Instruction for the data below: set down exactly the lines from the line with "none -> blue brick H4 level 1" to the line with "none -> orange round brick G8 level 2", inclusive, and no others.
── EXERCISE INPUTS
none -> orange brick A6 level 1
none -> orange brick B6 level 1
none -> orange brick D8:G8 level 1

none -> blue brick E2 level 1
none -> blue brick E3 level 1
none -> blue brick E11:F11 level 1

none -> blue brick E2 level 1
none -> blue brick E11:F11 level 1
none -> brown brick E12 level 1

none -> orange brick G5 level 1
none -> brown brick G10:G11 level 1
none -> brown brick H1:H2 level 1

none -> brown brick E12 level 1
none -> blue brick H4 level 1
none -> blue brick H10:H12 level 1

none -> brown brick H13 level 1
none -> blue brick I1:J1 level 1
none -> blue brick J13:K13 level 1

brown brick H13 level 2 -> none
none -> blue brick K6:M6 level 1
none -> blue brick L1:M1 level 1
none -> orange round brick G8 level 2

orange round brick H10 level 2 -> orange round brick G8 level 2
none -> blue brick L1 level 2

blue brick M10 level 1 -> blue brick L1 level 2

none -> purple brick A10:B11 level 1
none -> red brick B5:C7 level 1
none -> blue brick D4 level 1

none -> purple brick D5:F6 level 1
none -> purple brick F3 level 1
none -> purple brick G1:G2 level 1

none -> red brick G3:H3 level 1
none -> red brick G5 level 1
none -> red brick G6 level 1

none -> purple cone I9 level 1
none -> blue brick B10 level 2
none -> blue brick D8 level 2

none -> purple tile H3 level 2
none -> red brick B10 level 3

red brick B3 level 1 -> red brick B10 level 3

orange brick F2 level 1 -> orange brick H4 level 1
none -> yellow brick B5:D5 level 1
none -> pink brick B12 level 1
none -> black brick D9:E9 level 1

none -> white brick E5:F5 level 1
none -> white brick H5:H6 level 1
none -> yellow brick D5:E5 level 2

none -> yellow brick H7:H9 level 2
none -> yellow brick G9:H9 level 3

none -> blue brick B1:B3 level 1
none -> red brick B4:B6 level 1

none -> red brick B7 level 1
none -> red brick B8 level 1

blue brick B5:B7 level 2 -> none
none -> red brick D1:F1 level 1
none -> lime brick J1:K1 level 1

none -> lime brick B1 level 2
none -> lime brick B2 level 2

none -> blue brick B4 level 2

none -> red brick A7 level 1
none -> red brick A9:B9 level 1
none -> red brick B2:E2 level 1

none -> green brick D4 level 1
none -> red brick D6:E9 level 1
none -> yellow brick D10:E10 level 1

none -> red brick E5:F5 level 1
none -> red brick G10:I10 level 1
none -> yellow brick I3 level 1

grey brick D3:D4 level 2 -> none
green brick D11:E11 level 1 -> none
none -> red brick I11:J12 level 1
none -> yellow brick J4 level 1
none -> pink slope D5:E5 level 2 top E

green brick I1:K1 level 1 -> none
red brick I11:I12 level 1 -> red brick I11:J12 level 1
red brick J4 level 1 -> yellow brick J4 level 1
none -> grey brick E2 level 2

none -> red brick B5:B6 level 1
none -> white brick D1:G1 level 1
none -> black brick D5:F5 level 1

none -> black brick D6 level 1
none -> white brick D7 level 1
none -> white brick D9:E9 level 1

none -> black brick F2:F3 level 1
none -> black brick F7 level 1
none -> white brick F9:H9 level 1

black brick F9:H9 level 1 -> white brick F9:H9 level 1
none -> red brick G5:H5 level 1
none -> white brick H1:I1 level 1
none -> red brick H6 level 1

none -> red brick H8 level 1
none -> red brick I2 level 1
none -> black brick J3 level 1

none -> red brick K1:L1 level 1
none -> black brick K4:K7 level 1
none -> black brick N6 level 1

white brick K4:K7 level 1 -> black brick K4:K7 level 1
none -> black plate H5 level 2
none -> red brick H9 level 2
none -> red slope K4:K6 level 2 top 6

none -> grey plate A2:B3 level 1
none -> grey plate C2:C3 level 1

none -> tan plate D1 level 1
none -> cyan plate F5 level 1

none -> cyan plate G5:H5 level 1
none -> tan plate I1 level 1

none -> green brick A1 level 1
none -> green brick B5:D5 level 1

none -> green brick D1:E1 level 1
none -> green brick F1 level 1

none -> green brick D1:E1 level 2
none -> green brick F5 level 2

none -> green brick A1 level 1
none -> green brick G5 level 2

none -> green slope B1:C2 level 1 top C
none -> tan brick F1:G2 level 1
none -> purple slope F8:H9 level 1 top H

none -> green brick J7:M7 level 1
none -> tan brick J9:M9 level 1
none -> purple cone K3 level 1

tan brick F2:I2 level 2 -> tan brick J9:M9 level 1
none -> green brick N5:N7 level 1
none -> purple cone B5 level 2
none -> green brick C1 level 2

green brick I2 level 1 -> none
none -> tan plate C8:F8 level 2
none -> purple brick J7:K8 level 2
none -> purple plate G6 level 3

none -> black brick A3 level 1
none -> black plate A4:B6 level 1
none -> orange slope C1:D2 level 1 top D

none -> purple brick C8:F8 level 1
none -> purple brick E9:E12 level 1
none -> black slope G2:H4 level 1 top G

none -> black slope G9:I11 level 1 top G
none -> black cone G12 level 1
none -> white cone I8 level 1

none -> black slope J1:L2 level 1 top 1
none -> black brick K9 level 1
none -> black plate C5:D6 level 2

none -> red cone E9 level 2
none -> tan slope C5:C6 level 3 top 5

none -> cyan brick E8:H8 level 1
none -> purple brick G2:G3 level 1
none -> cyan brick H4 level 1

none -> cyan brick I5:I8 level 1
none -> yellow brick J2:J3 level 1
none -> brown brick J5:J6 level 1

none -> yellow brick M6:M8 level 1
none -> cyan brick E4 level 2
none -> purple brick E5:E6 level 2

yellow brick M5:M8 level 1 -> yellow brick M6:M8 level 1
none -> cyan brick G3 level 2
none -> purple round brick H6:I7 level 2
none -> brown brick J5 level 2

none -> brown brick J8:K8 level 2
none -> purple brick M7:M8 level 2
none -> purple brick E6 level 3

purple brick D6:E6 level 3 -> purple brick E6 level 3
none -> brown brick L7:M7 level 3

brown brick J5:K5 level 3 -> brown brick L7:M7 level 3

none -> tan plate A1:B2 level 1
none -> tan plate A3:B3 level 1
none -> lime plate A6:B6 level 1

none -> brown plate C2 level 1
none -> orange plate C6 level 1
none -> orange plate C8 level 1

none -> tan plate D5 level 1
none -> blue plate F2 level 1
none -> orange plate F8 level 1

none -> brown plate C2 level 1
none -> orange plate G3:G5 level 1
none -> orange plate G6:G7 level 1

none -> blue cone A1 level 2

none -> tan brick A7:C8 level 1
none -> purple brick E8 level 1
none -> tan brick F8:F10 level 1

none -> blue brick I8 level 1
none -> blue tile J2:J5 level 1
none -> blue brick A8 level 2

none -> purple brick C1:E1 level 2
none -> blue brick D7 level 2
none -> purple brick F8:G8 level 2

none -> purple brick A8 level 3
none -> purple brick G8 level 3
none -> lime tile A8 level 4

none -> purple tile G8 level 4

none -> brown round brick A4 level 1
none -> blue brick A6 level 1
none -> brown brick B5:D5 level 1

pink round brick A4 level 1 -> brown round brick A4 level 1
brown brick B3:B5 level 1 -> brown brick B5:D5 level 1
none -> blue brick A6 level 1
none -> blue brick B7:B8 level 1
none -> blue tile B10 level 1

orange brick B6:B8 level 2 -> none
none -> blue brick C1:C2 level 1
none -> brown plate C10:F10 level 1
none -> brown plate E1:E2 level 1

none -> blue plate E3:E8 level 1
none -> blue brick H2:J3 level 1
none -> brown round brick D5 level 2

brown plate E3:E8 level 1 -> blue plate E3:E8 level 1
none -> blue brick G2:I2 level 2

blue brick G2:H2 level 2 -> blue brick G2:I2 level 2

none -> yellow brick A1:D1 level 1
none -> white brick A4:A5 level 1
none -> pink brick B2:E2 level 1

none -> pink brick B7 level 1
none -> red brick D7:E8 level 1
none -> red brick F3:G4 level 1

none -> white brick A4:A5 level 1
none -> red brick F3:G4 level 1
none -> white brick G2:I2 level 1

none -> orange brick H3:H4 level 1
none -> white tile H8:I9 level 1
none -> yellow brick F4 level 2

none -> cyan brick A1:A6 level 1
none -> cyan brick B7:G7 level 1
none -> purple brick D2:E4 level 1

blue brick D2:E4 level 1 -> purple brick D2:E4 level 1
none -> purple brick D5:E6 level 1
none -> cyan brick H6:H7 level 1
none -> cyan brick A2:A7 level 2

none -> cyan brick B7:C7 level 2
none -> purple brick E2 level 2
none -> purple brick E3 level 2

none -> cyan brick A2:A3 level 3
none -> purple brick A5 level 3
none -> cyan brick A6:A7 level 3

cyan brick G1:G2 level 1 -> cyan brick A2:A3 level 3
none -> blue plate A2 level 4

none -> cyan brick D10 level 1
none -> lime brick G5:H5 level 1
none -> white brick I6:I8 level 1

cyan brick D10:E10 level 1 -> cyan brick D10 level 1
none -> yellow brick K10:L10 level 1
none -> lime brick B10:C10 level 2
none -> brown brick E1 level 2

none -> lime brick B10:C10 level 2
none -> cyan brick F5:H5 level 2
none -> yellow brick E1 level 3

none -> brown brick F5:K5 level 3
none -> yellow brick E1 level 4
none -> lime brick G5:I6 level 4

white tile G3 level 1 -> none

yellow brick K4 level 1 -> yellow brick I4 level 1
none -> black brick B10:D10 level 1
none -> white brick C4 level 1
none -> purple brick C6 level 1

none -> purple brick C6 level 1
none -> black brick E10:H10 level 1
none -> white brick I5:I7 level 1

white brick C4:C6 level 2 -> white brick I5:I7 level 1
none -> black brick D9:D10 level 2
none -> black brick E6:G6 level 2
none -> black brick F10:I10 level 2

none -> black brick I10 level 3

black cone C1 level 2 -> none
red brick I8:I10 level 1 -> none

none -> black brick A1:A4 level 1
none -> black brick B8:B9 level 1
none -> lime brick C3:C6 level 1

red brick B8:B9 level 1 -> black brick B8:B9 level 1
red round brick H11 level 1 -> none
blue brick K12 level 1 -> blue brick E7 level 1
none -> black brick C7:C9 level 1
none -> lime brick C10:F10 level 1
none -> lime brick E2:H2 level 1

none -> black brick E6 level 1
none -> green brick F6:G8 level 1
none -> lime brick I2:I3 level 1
────
_TASK OUTPUT_
none -> blue brick H4 level 1
none -> blue brick H10:H12 level 1

none -> brown brick H13 level 1
none -> blue brick I1:J1 level 1
none -> blue brick J13:K13 level 1

brown brick H13 level 2 -> none
none -> blue brick K6:M6 level 1
none -> blue brick L1:M1 level 1
none -> orange round brick G8 level 2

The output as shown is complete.